Collection entries.
★ ★ ★

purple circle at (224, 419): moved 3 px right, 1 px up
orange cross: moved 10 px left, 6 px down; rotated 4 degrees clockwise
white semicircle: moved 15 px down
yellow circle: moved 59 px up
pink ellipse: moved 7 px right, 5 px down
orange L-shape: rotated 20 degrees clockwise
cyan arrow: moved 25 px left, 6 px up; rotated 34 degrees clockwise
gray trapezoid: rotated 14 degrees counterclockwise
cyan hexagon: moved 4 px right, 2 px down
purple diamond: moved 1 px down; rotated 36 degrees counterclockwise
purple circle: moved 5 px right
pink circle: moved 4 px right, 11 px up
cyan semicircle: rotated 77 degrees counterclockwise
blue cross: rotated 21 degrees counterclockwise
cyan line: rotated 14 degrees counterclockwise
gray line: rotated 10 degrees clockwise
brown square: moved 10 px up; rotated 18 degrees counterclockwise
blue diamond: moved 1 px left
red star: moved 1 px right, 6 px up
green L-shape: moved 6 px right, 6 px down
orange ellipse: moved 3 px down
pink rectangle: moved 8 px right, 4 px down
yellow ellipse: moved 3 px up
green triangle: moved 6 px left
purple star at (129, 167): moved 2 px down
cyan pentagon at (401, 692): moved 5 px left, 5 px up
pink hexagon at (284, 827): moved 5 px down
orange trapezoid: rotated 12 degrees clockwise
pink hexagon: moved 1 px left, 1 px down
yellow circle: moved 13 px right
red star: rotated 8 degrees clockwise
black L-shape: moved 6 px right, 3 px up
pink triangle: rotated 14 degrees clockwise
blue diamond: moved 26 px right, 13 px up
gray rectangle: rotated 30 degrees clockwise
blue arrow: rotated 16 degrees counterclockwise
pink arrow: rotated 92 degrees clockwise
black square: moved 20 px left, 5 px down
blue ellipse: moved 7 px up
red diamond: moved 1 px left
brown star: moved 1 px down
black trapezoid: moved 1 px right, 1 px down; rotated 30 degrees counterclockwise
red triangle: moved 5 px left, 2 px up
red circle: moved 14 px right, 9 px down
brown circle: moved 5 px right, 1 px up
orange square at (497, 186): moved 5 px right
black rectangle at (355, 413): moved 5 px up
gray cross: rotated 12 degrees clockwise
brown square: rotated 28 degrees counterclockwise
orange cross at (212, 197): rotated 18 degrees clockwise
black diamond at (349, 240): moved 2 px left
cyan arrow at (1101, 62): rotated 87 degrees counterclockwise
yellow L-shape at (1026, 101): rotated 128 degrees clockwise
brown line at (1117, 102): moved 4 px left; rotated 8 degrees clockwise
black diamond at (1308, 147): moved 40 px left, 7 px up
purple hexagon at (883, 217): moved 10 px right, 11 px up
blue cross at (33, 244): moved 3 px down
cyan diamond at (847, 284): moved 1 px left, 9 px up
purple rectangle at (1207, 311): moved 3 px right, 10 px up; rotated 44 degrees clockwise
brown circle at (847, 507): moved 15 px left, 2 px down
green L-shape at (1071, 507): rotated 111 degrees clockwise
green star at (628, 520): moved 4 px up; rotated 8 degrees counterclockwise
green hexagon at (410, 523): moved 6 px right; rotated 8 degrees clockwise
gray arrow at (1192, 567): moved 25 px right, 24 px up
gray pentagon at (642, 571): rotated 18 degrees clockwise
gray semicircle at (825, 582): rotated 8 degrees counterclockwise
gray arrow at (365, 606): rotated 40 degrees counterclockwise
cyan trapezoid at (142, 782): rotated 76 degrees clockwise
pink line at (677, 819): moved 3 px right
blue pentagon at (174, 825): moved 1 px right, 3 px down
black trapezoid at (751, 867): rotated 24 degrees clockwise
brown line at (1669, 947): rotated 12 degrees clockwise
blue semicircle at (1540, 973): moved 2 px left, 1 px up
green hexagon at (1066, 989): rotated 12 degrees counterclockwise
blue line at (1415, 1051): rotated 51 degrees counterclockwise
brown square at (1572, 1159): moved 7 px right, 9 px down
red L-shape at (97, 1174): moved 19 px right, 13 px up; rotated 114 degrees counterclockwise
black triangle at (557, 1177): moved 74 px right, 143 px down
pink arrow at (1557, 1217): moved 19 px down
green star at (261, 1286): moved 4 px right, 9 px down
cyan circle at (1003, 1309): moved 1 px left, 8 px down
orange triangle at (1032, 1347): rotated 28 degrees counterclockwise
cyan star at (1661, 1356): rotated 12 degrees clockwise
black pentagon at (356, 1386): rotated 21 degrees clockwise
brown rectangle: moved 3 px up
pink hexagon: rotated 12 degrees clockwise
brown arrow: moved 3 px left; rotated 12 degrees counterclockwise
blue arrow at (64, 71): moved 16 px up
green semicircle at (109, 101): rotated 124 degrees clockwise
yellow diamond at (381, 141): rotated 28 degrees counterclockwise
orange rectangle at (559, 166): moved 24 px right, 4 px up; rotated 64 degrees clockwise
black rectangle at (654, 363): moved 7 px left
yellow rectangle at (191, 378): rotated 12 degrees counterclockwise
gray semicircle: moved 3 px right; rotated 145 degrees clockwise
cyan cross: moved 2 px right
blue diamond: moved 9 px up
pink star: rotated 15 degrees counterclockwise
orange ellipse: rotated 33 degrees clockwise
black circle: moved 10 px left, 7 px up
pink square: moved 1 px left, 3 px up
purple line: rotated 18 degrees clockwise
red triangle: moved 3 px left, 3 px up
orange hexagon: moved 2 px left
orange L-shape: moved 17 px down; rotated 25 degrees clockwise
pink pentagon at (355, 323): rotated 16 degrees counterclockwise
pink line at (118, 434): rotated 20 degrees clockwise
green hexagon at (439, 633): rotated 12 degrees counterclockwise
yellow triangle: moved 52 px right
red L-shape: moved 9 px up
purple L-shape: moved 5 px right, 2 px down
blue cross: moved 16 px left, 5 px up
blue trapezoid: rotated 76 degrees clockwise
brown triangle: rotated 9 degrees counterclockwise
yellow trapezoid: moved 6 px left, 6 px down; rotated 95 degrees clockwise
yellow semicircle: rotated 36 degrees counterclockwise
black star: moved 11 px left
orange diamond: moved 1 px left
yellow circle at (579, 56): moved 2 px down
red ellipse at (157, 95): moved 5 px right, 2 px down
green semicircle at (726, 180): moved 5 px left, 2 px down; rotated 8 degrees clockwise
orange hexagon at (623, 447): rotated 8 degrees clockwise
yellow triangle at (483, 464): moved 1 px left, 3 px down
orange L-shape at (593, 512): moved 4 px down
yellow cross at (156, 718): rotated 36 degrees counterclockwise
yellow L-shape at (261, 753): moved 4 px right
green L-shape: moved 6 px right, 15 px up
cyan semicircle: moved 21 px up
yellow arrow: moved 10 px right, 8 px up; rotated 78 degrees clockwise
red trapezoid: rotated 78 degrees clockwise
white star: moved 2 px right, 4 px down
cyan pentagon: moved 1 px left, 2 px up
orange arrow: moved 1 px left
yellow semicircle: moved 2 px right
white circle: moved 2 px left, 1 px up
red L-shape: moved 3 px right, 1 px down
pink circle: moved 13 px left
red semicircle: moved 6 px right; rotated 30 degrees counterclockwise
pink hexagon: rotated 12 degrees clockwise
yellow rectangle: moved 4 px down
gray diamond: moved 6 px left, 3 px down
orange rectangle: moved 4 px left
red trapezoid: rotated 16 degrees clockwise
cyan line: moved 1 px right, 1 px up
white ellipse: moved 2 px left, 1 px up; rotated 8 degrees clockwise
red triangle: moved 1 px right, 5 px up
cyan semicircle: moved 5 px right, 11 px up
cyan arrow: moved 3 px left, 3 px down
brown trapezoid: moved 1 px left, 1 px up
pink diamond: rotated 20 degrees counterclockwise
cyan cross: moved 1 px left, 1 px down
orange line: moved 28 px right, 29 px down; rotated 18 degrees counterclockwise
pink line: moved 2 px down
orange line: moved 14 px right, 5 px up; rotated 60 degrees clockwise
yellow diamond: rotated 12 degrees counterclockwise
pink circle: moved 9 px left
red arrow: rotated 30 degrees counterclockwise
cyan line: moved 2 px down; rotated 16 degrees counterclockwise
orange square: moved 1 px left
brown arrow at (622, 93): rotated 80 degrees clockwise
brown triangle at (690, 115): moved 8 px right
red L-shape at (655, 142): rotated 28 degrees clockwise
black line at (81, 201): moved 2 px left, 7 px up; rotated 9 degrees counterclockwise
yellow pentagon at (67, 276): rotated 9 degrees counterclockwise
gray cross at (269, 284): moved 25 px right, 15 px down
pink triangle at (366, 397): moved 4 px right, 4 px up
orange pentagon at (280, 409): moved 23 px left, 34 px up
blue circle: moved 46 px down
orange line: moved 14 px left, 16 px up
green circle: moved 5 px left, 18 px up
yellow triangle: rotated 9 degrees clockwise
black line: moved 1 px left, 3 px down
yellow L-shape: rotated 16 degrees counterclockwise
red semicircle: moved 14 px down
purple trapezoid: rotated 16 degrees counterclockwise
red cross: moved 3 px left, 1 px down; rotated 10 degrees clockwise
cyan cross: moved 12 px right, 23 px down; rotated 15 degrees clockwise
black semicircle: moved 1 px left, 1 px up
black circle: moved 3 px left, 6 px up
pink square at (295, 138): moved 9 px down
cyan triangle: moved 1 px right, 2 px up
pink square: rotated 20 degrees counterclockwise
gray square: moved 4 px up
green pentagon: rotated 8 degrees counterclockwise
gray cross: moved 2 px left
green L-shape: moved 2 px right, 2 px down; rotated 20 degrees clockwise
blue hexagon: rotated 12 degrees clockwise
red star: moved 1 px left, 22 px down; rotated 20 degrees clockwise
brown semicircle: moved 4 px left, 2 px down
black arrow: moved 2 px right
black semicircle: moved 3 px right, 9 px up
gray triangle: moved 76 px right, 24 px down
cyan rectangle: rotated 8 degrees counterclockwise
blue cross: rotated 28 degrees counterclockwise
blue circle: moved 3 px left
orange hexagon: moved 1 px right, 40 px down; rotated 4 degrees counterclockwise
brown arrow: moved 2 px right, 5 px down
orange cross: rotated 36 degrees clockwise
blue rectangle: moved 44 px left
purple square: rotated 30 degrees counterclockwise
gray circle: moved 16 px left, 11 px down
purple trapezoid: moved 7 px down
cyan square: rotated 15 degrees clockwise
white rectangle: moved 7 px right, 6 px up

★ ★ ★

Using the entries above, give again exactly the lines from the line holding "gray arrow at (1192, 567): moved" through the line holding "brown square at". Include both end lines and nothing else.

gray arrow at (1192, 567): moved 25 px right, 24 px up
gray pentagon at (642, 571): rotated 18 degrees clockwise
gray semicircle at (825, 582): rotated 8 degrees counterclockwise
gray arrow at (365, 606): rotated 40 degrees counterclockwise
cyan trapezoid at (142, 782): rotated 76 degrees clockwise
pink line at (677, 819): moved 3 px right
blue pentagon at (174, 825): moved 1 px right, 3 px down
black trapezoid at (751, 867): rotated 24 degrees clockwise
brown line at (1669, 947): rotated 12 degrees clockwise
blue semicircle at (1540, 973): moved 2 px left, 1 px up
green hexagon at (1066, 989): rotated 12 degrees counterclockwise
blue line at (1415, 1051): rotated 51 degrees counterclockwise
brown square at (1572, 1159): moved 7 px right, 9 px down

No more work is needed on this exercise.